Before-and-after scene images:
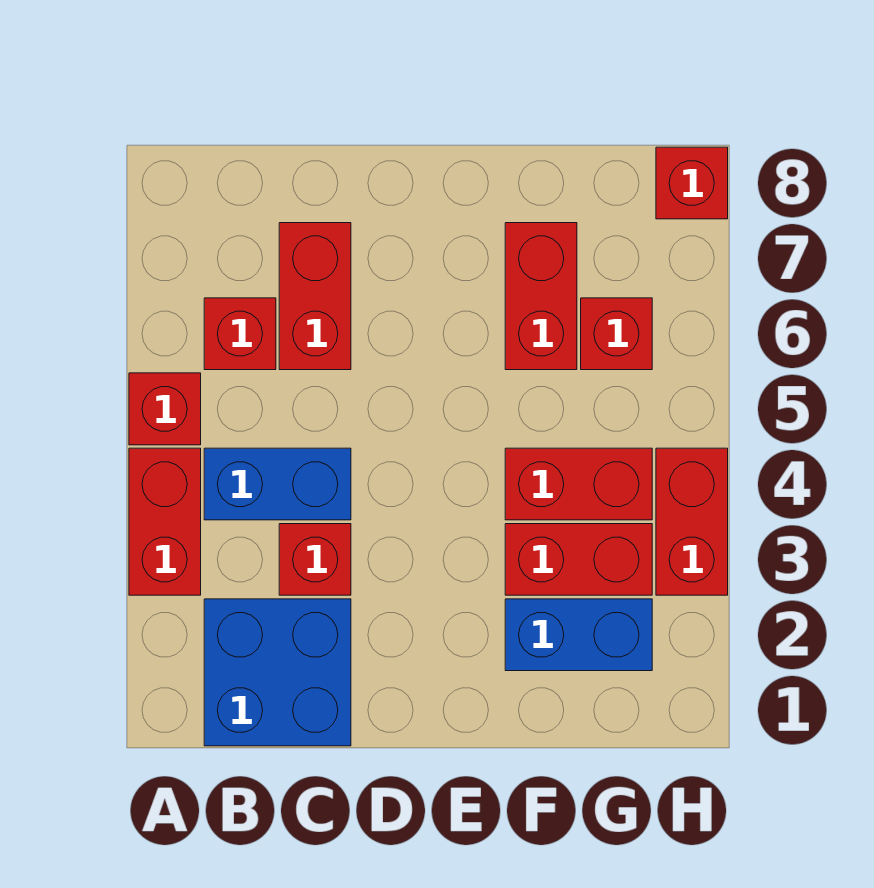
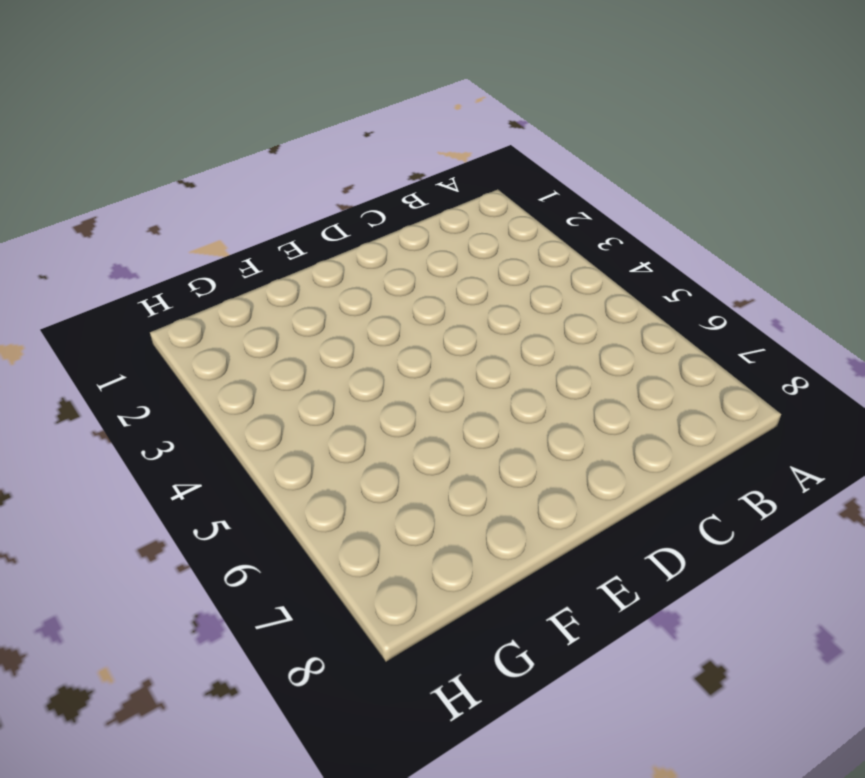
none -> red brick A3:A4 level 1
none -> red brick A5 level 1
none -> blue brick B1:C2 level 1

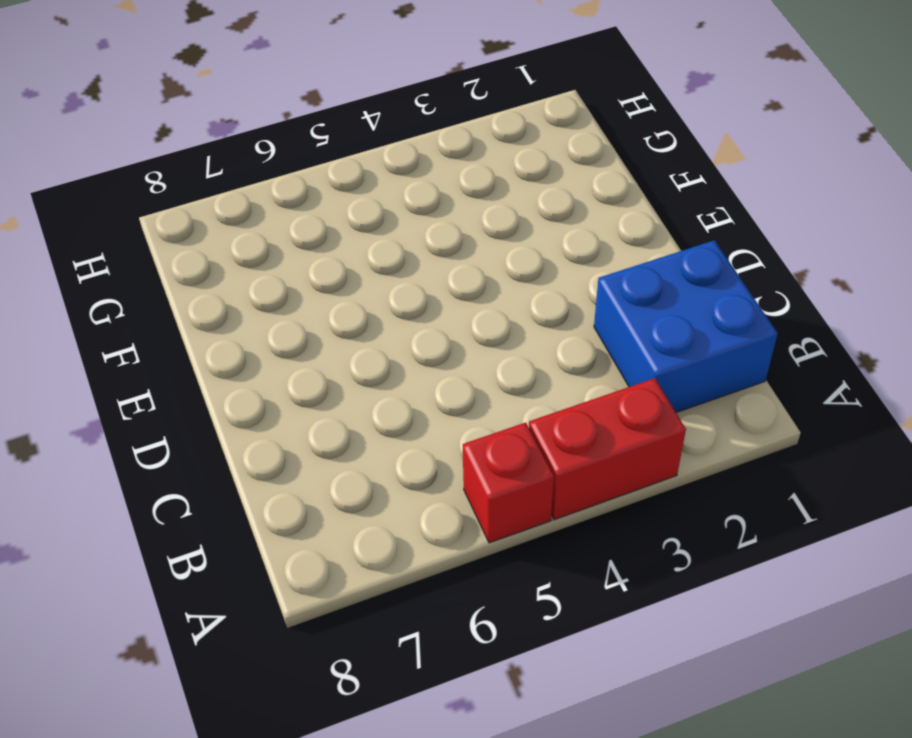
none -> blue brick B4:C4 level 1
none -> red brick B6 level 1
none -> red brick C3 level 1

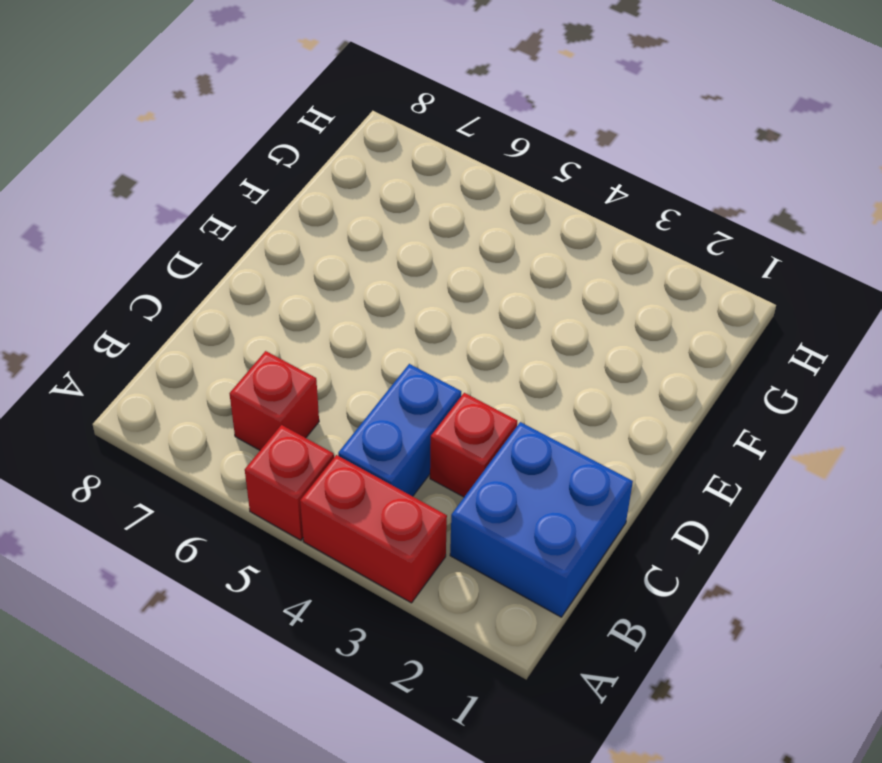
none -> red brick C6:C7 level 1
none -> blue brick F2:G2 level 1
none -> red brick F3:G3 level 1

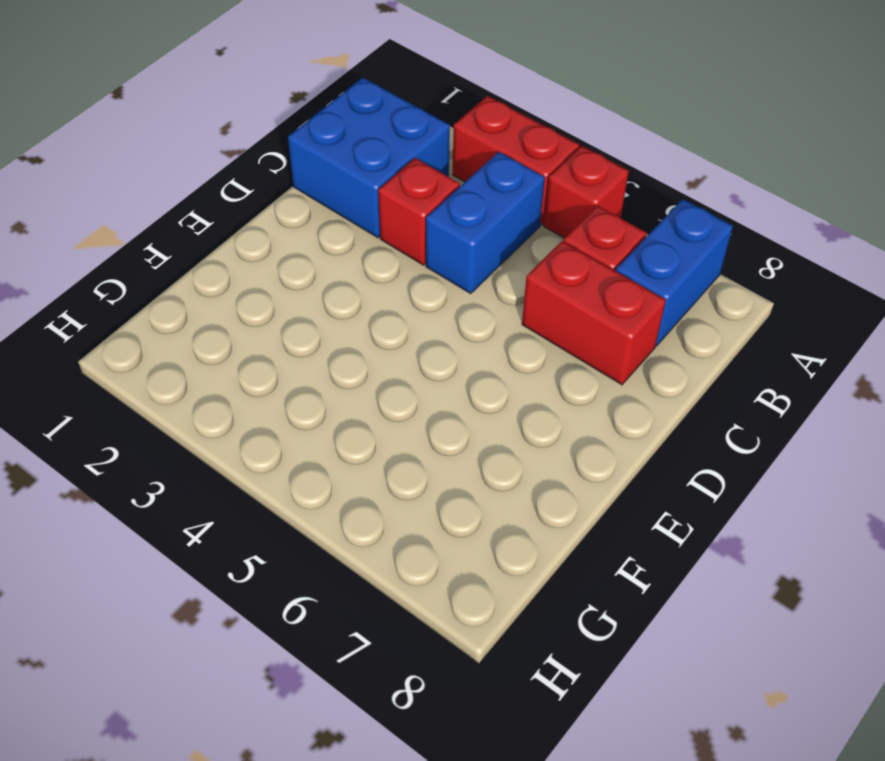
blue brick A7:B7 level 1 -> blue brick F2:G2 level 1
none -> red brick F3:G3 level 1
none -> red brick F4:G4 level 1
none -> red brick F6:F7 level 1

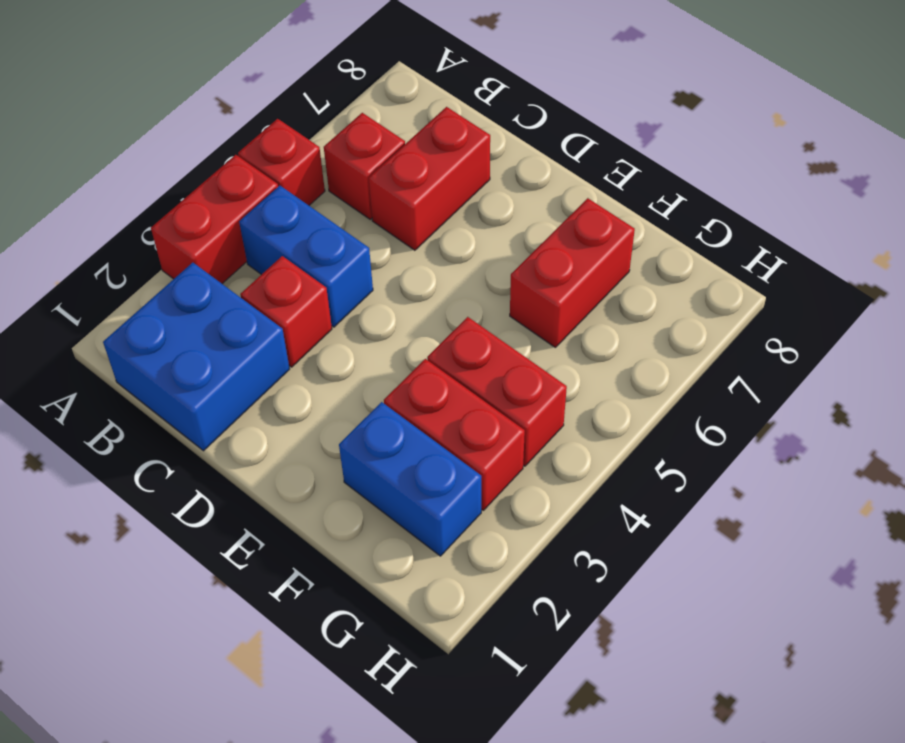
none -> red brick G6 level 1
none -> red brick H3:H4 level 1
none -> red brick H8 level 1

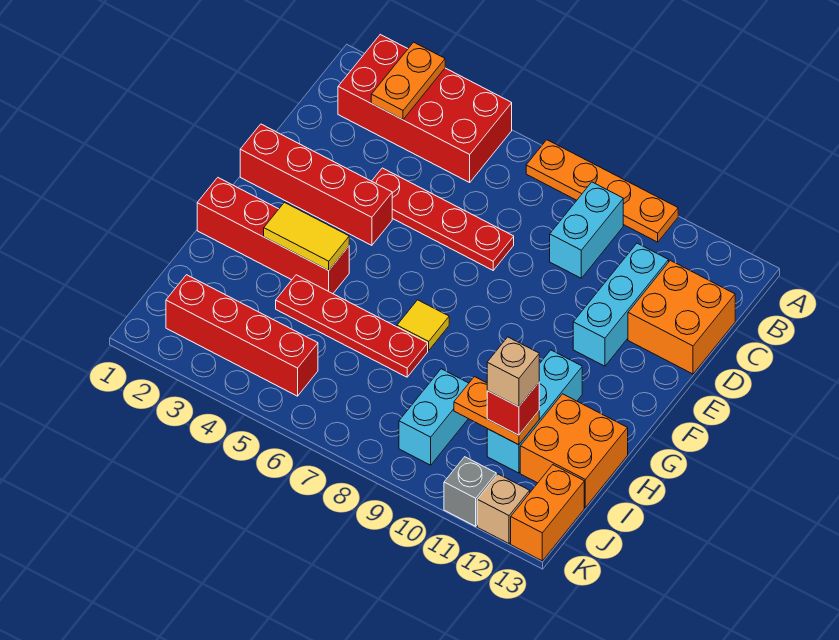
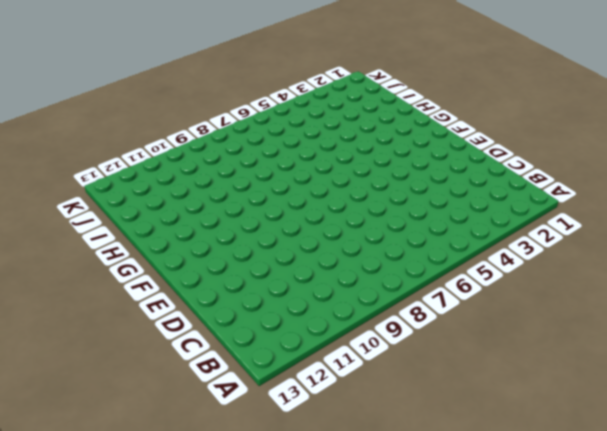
none -> red brick A2:B5 level 1
none -> orange plate A7:A10 level 1
none -> cyan brick B9:C9 level 1

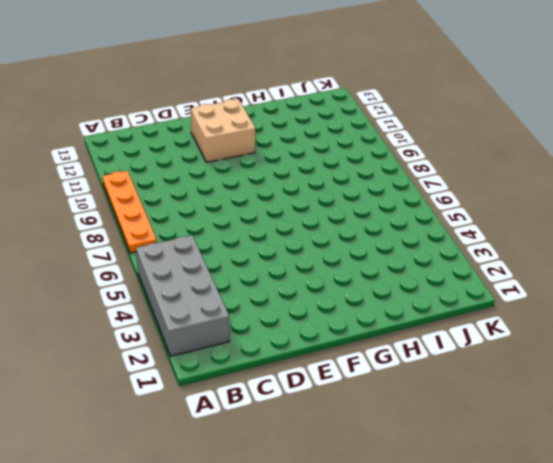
grey brick A2:B5 level 1 -> red brick A2:B5 level 1
tan brick E11:F12 level 1 -> cyan brick C11:E11 level 1
none -> cyan brick B9:C9 level 1
none -> orange brick C12:D13 level 1
none -> red plate D4:D7 level 1

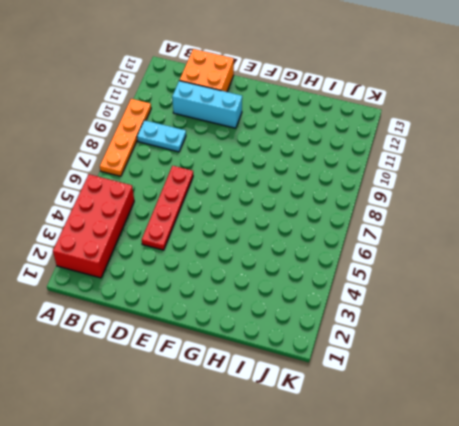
cyan plate B9:C9 level 1 -> cyan brick B9:C9 level 1
none -> red brick E1:E4 level 1
none -> red brick G1:G4 level 1
none -> yellow tile G7 level 1

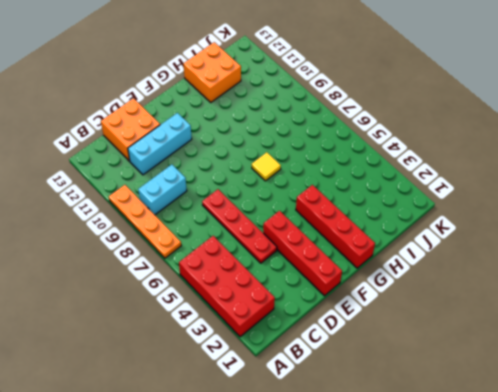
none -> cyan brick G11:I11 level 1
none -> red plate H4:H7 level 1
none -> cyan brick I9:J9 level 1

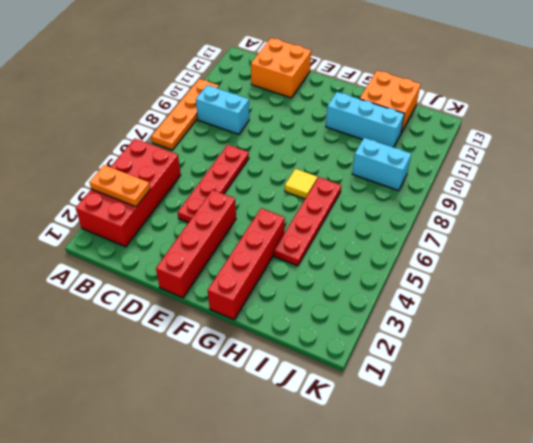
none -> cyan brick C11:E11 level 1
none -> red brick J2:J5 level 1
none -> orange brick J13:K13 level 1

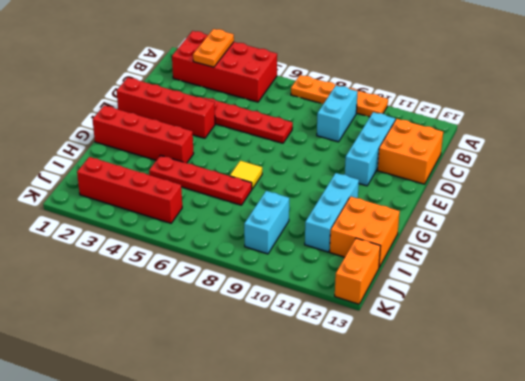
none -> grey brick K11 level 1
none -> tan brick K12 level 1
none -> yellow tile G3:G4 level 2

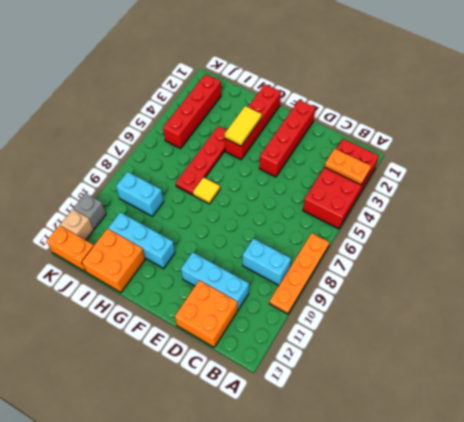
none -> red plate D4:D7 level 1
none -> orange plate I10:I11 level 2
none -> red brick I11 level 3

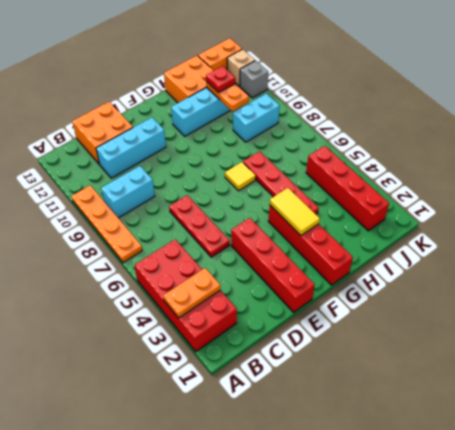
red plate D5:D7 level 1 -> red plate D4:D7 level 1
red plate I11 level 3 -> red brick I11 level 3
none -> tan brick I11 level 4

**About this exercise**
All records above need to be returned exactly. Omit the pictures.

**Problem solution**
none -> red brick A3:A4 level 1
none -> red brick A5 level 1
none -> blue brick B1:C2 level 1

none -> blue brick B4:C4 level 1
none -> red brick B6 level 1
none -> red brick C3 level 1

none -> red brick C6:C7 level 1
none -> blue brick F2:G2 level 1
none -> red brick F3:G3 level 1

blue brick A7:B7 level 1 -> blue brick F2:G2 level 1
none -> red brick F3:G3 level 1
none -> red brick F4:G4 level 1
none -> red brick F6:F7 level 1

none -> red brick G6 level 1
none -> red brick H3:H4 level 1
none -> red brick H8 level 1

none -> red brick A2:B5 level 1
none -> orange plate A7:A10 level 1
none -> cyan brick B9:C9 level 1

grey brick A2:B5 level 1 -> red brick A2:B5 level 1
tan brick E11:F12 level 1 -> cyan brick C11:E11 level 1
none -> cyan brick B9:C9 level 1
none -> orange brick C12:D13 level 1
none -> red plate D4:D7 level 1

cyan plate B9:C9 level 1 -> cyan brick B9:C9 level 1
none -> red brick E1:E4 level 1
none -> red brick G1:G4 level 1
none -> yellow tile G7 level 1

none -> cyan brick G11:I11 level 1
none -> red plate H4:H7 level 1
none -> cyan brick I9:J9 level 1

none -> cyan brick C11:E11 level 1
none -> red brick J2:J5 level 1
none -> orange brick J13:K13 level 1

none -> grey brick K11 level 1
none -> tan brick K12 level 1
none -> yellow tile G3:G4 level 2

none -> red plate D4:D7 level 1
none -> orange plate I10:I11 level 2
none -> red brick I11 level 3

red plate D5:D7 level 1 -> red plate D4:D7 level 1
red plate I11 level 3 -> red brick I11 level 3
none -> tan brick I11 level 4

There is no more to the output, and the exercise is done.